> YOUR TASK
Update the data below by changing "umpire" to "referee" and leaving everything else the same. Don't include the pictures in your answer.

:: ENTRIES

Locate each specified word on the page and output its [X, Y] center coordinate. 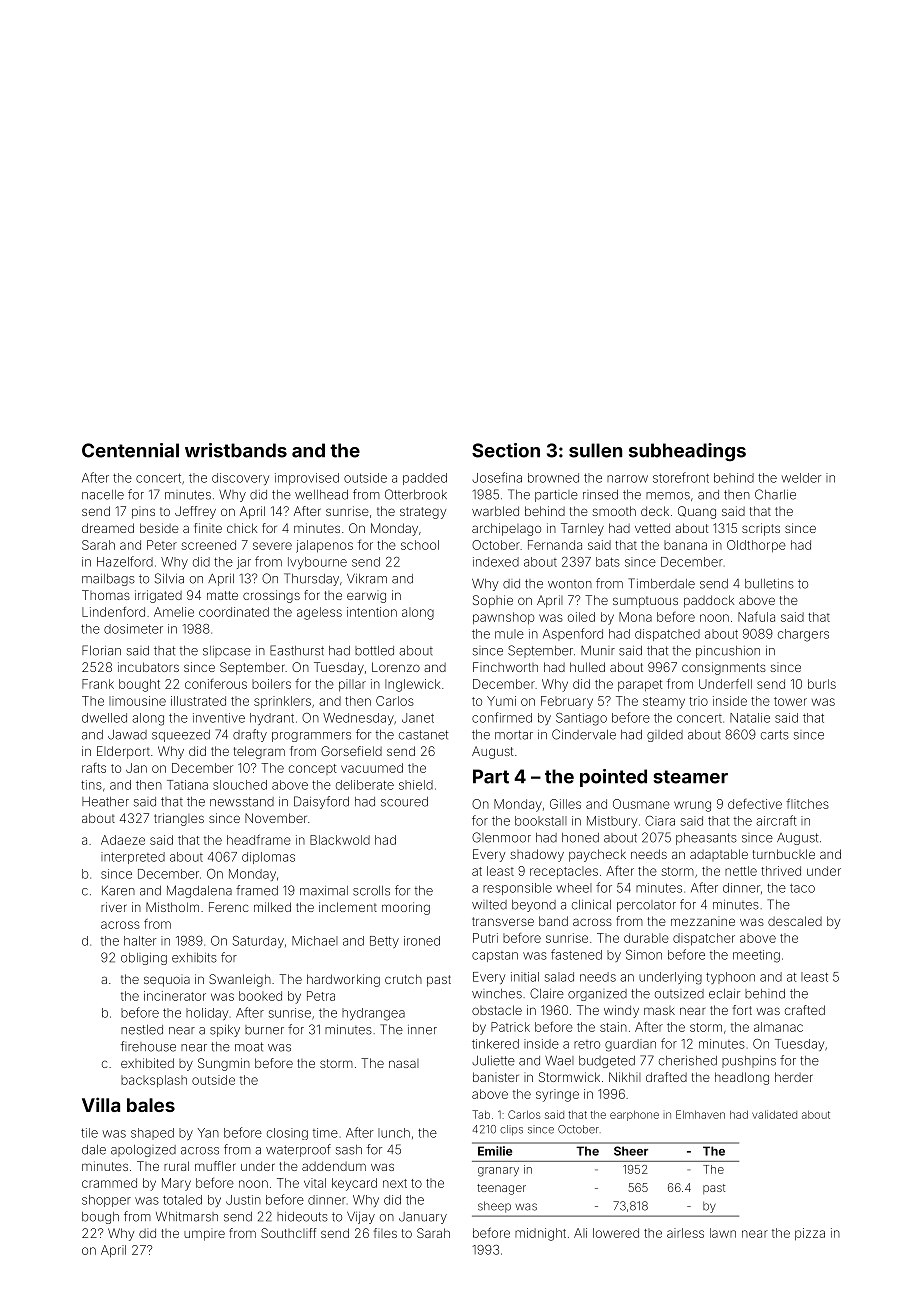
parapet [640, 685]
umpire [204, 1234]
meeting [756, 956]
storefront [681, 477]
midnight [540, 1234]
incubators [148, 667]
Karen [118, 891]
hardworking [343, 980]
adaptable [719, 855]
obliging [144, 959]
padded [425, 479]
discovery [240, 479]
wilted [489, 905]
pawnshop [503, 618]
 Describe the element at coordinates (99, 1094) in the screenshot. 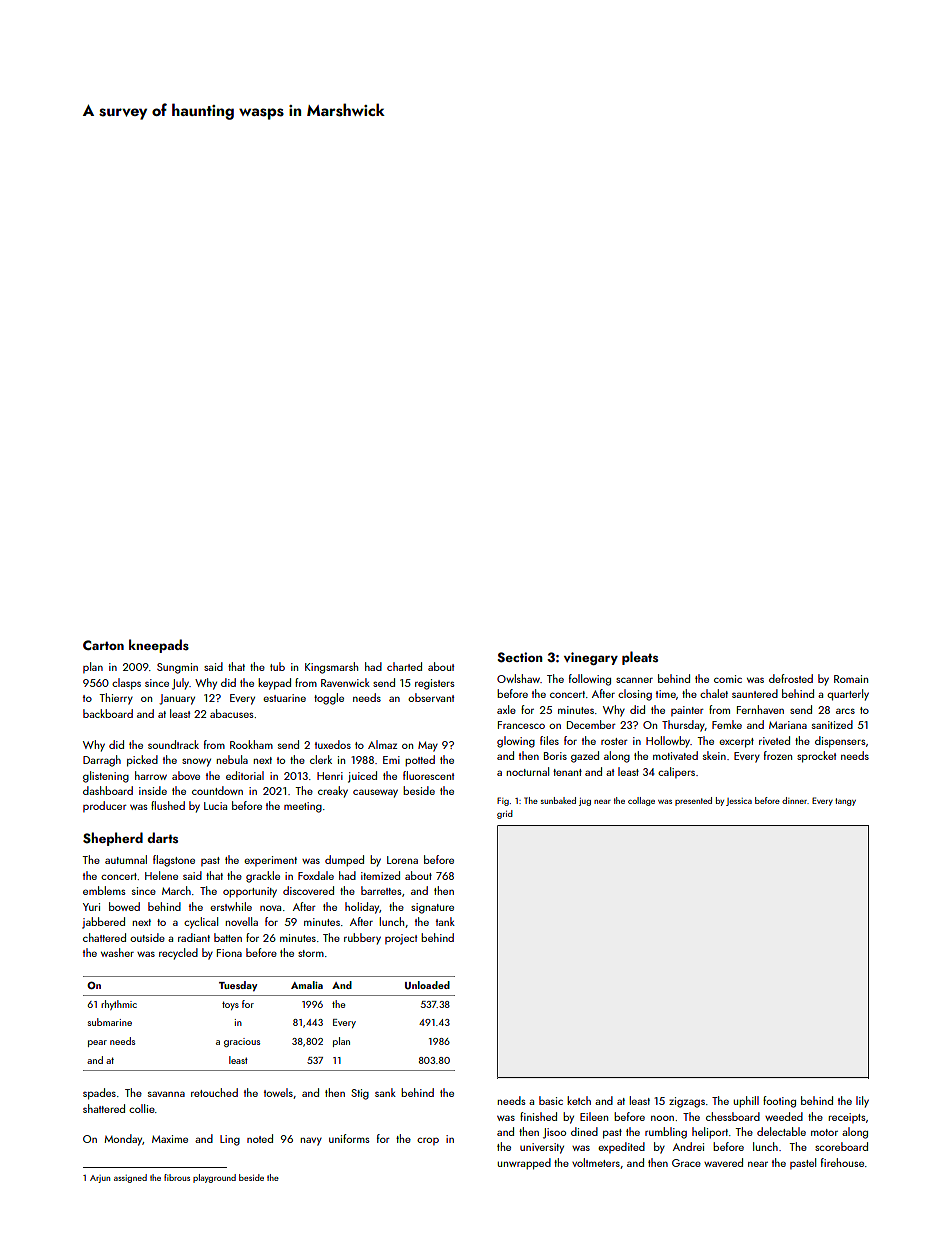

I see `spades` at that location.
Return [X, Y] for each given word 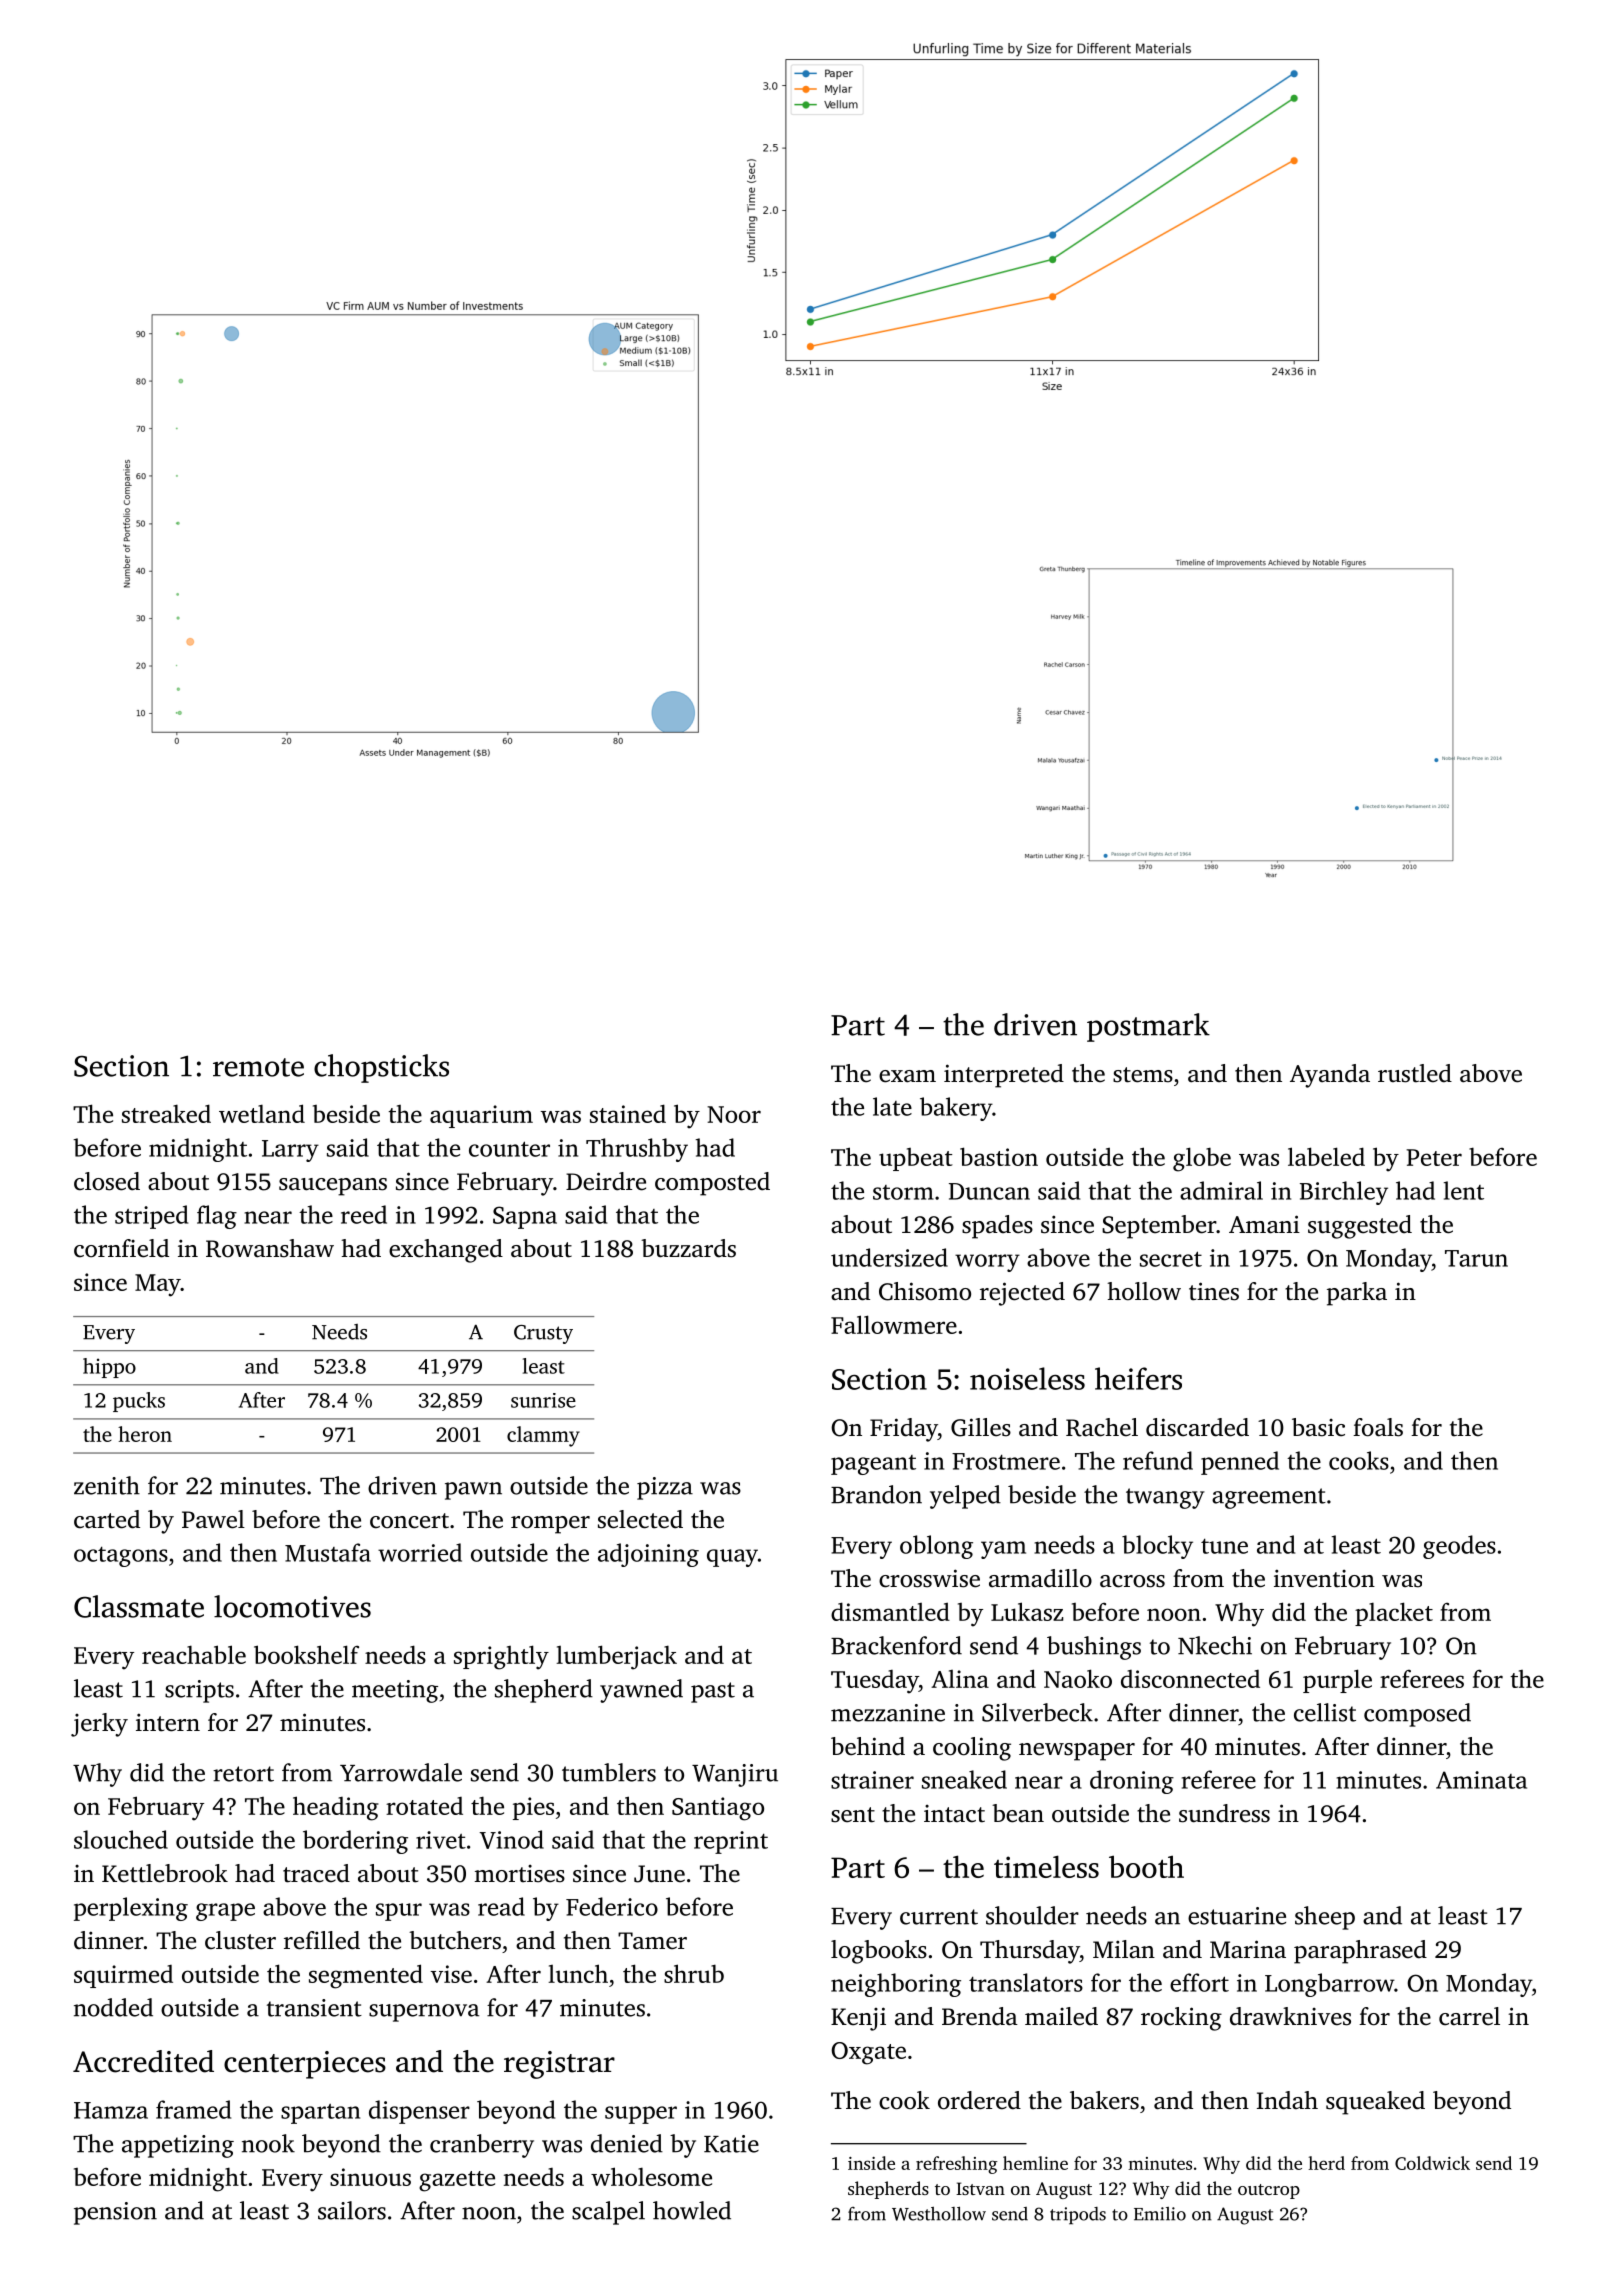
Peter [1434, 1157]
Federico [612, 1906]
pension [115, 2213]
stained [628, 1113]
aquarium [481, 1116]
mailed [1061, 2016]
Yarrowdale [401, 1772]
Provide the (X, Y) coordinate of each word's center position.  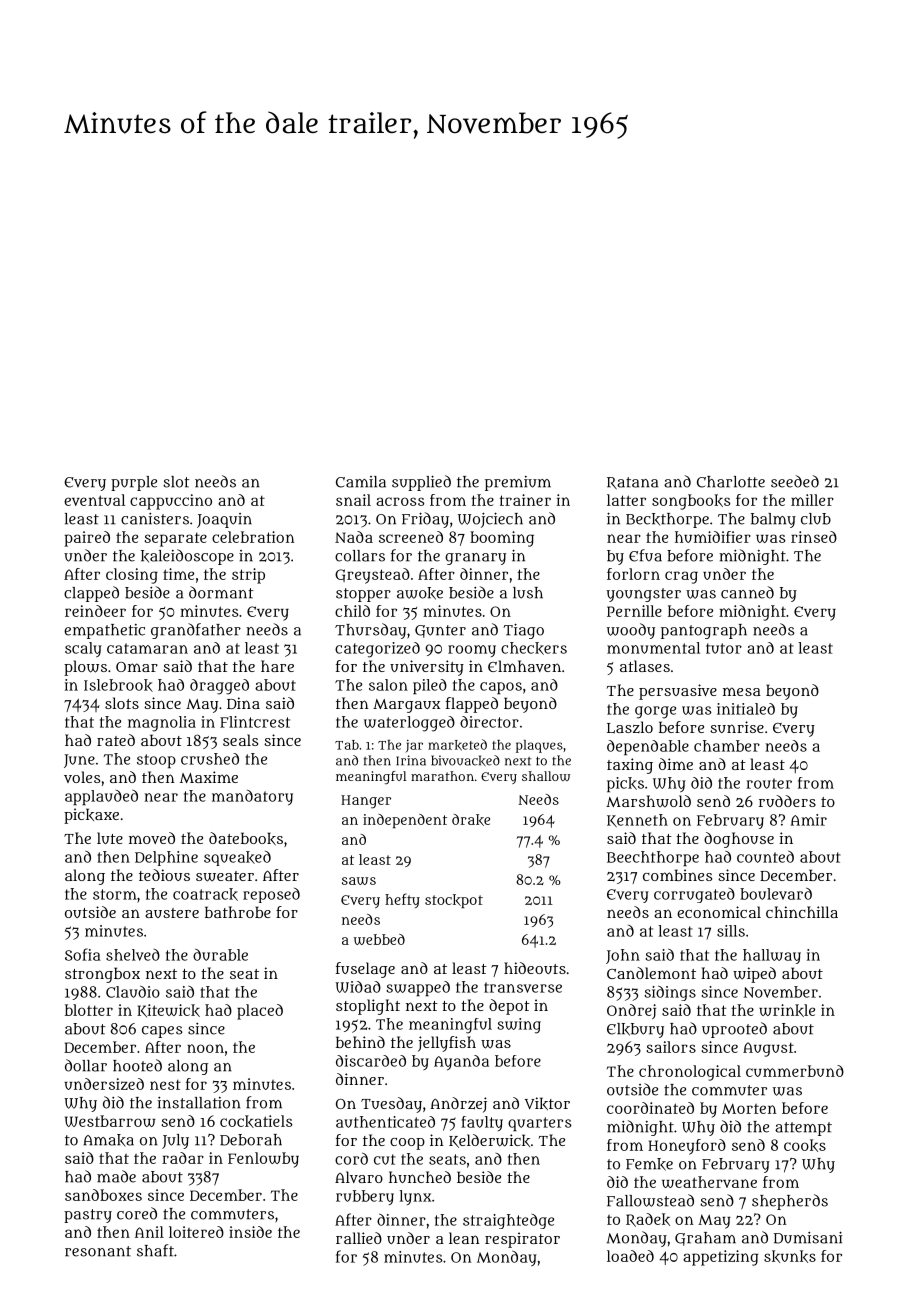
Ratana (632, 483)
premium (518, 483)
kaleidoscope (187, 557)
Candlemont (651, 973)
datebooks (246, 838)
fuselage (365, 970)
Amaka (108, 1140)
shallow (546, 776)
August (768, 1049)
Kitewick (168, 1011)
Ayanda (461, 1062)
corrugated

::::

> EXPECTED ANSWER
Locate each specified word on the page and output its [X, Y] center coordinate. 
parapet [640, 685]
referee [204, 1234]
meeting [756, 956]
storefront [681, 477]
midnight [540, 1234]
incubators [148, 667]
Karen [118, 891]
hardworking [343, 980]
adaptable [719, 855]
obliging [144, 959]
padded [425, 479]
discovery [240, 479]
wilted [489, 905]
pawnshop [503, 618]
 Describe the element at coordinates (99, 1094) in the screenshot. 

I see `spades` at that location.
Return [X, Y] for each given word 
Peter [1434, 1157]
Federico [612, 1906]
pension [115, 2213]
stained [628, 1113]
aquarium [481, 1116]
mailed [1061, 2016]
Yarrowdale [401, 1772]
Provide the (X, Y) coordinate of each word's center position.  
Ratana (632, 483)
premium (518, 483)
kaleidoscope (187, 557)
Candlemont (651, 973)
datebooks (246, 838)
fuselage (365, 970)
Amaka (108, 1140)
shallow (546, 776)
August (768, 1049)
Kitewick (168, 1011)
Ayanda (461, 1062)
corrugated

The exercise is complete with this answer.